**WORK INSTRUCTION:** Each record that follows is to be output in full, precisely as written.

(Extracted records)

· · · · ·

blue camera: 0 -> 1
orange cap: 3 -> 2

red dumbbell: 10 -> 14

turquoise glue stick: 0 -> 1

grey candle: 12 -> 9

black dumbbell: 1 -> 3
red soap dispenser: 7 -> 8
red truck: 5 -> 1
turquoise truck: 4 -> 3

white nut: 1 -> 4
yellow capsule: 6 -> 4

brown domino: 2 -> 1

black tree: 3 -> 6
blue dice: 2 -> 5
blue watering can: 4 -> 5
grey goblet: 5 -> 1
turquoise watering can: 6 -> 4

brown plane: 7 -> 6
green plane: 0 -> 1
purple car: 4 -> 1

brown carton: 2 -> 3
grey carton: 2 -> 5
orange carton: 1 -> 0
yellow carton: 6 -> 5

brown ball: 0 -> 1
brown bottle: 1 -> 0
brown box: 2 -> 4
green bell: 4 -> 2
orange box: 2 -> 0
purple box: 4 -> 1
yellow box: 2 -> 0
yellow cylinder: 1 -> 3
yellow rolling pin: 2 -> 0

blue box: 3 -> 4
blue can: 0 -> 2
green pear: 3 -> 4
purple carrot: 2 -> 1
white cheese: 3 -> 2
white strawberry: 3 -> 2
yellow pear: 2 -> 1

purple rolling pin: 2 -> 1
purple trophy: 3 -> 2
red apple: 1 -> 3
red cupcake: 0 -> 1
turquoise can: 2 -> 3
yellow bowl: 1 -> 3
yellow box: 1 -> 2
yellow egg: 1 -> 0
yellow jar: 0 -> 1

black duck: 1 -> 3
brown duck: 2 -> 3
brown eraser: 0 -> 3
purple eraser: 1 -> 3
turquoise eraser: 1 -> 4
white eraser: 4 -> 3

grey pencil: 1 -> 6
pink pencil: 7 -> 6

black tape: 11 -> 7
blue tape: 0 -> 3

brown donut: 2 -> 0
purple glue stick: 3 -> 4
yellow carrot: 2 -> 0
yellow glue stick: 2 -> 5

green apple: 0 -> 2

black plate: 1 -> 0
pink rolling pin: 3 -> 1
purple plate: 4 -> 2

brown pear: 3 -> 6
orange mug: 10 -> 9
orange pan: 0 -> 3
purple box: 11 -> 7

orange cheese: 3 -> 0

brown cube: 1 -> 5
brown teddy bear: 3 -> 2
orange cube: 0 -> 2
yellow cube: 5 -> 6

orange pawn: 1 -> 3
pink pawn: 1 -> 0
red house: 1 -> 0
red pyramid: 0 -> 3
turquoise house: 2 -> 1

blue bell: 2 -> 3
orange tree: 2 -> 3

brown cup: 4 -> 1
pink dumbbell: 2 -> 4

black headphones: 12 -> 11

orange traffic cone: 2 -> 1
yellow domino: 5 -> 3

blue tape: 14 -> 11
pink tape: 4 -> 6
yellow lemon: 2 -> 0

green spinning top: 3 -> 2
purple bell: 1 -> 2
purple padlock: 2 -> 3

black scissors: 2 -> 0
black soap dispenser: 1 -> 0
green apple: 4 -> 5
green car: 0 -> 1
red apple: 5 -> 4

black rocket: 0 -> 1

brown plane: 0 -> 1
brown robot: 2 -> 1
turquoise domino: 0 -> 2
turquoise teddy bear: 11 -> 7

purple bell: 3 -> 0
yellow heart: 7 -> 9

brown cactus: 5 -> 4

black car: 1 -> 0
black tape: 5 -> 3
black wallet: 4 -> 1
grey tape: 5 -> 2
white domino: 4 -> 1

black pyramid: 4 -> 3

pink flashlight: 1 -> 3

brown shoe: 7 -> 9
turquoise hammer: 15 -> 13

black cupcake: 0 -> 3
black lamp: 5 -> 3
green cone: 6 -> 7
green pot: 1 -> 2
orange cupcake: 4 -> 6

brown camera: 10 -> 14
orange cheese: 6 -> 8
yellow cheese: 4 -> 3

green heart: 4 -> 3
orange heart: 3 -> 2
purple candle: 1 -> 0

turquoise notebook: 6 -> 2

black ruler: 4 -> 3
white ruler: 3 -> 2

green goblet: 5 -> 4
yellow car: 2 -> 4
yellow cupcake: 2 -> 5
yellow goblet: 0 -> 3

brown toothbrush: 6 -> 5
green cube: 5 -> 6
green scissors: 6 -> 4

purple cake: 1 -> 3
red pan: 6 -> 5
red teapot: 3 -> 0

· · · · ·

**SOLUTION TO THIS EXERCISE:**
blue camera: 0 -> 1
orange cap: 3 -> 2

red dumbbell: 10 -> 14

turquoise glue stick: 0 -> 1

grey candle: 12 -> 9

black dumbbell: 1 -> 3
red soap dispenser: 7 -> 8
red truck: 5 -> 1
turquoise truck: 4 -> 3

white nut: 1 -> 4
yellow capsule: 6 -> 4

brown domino: 2 -> 1

black tree: 3 -> 6
blue dice: 2 -> 5
blue watering can: 4 -> 5
grey goblet: 5 -> 1
turquoise watering can: 6 -> 4

brown plane: 7 -> 6
green plane: 0 -> 1
purple car: 4 -> 1

brown carton: 2 -> 3
grey carton: 2 -> 5
orange carton: 1 -> 0
yellow carton: 6 -> 5

brown ball: 0 -> 1
brown bottle: 1 -> 0
brown box: 2 -> 4
green bell: 4 -> 2
orange box: 2 -> 0
purple box: 4 -> 1
yellow box: 2 -> 0
yellow cylinder: 1 -> 3
yellow rolling pin: 2 -> 0

blue box: 3 -> 4
blue can: 0 -> 2
green pear: 3 -> 4
purple carrot: 2 -> 1
white cheese: 3 -> 2
white strawberry: 3 -> 2
yellow pear: 2 -> 1

purple rolling pin: 2 -> 1
purple trophy: 3 -> 2
red apple: 1 -> 3
red cupcake: 0 -> 1
turquoise can: 2 -> 3
yellow bowl: 1 -> 3
yellow box: 1 -> 2
yellow egg: 1 -> 0
yellow jar: 0 -> 1

black duck: 1 -> 3
brown duck: 2 -> 3
brown eraser: 0 -> 3
purple eraser: 1 -> 3
turquoise eraser: 1 -> 4
white eraser: 4 -> 3

grey pencil: 1 -> 6
pink pencil: 7 -> 6

black tape: 11 -> 7
blue tape: 0 -> 3

brown donut: 2 -> 0
purple glue stick: 3 -> 4
yellow carrot: 2 -> 0
yellow glue stick: 2 -> 5

green apple: 0 -> 2

black plate: 1 -> 0
pink rolling pin: 3 -> 1
purple plate: 4 -> 2

brown pear: 3 -> 6
orange mug: 10 -> 9
orange pan: 0 -> 3
purple box: 11 -> 7

orange cheese: 3 -> 0

brown cube: 1 -> 5
brown teddy bear: 3 -> 2
orange cube: 0 -> 2
yellow cube: 5 -> 6

orange pawn: 1 -> 3
pink pawn: 1 -> 0
red house: 1 -> 0
red pyramid: 0 -> 3
turquoise house: 2 -> 1

blue bell: 2 -> 3
orange tree: 2 -> 3

brown cup: 4 -> 1
pink dumbbell: 2 -> 4

black headphones: 12 -> 11

orange traffic cone: 2 -> 1
yellow domino: 5 -> 3

blue tape: 14 -> 11
pink tape: 4 -> 6
yellow lemon: 2 -> 0

green spinning top: 3 -> 2
purple bell: 1 -> 2
purple padlock: 2 -> 3

black scissors: 2 -> 0
black soap dispenser: 1 -> 0
green apple: 4 -> 5
green car: 0 -> 1
red apple: 5 -> 4

black rocket: 0 -> 1

brown plane: 0 -> 1
brown robot: 2 -> 1
turquoise domino: 0 -> 2
turquoise teddy bear: 11 -> 7

purple bell: 3 -> 0
yellow heart: 7 -> 9

brown cactus: 5 -> 4

black car: 1 -> 0
black tape: 5 -> 3
black wallet: 4 -> 1
grey tape: 5 -> 2
white domino: 4 -> 1

black pyramid: 4 -> 3

pink flashlight: 1 -> 3

brown shoe: 7 -> 9
turquoise hammer: 15 -> 13

black cupcake: 0 -> 3
black lamp: 5 -> 3
green cone: 6 -> 7
green pot: 1 -> 2
orange cupcake: 4 -> 6

brown camera: 10 -> 14
orange cheese: 6 -> 8
yellow cheese: 4 -> 3

green heart: 4 -> 3
orange heart: 3 -> 2
purple candle: 1 -> 0

turquoise notebook: 6 -> 2

black ruler: 4 -> 3
white ruler: 3 -> 2

green goblet: 5 -> 4
yellow car: 2 -> 4
yellow cupcake: 2 -> 5
yellow goblet: 0 -> 3

brown toothbrush: 6 -> 5
green cube: 5 -> 6
green scissors: 6 -> 4

purple cake: 1 -> 3
red pan: 6 -> 5
red teapot: 3 -> 0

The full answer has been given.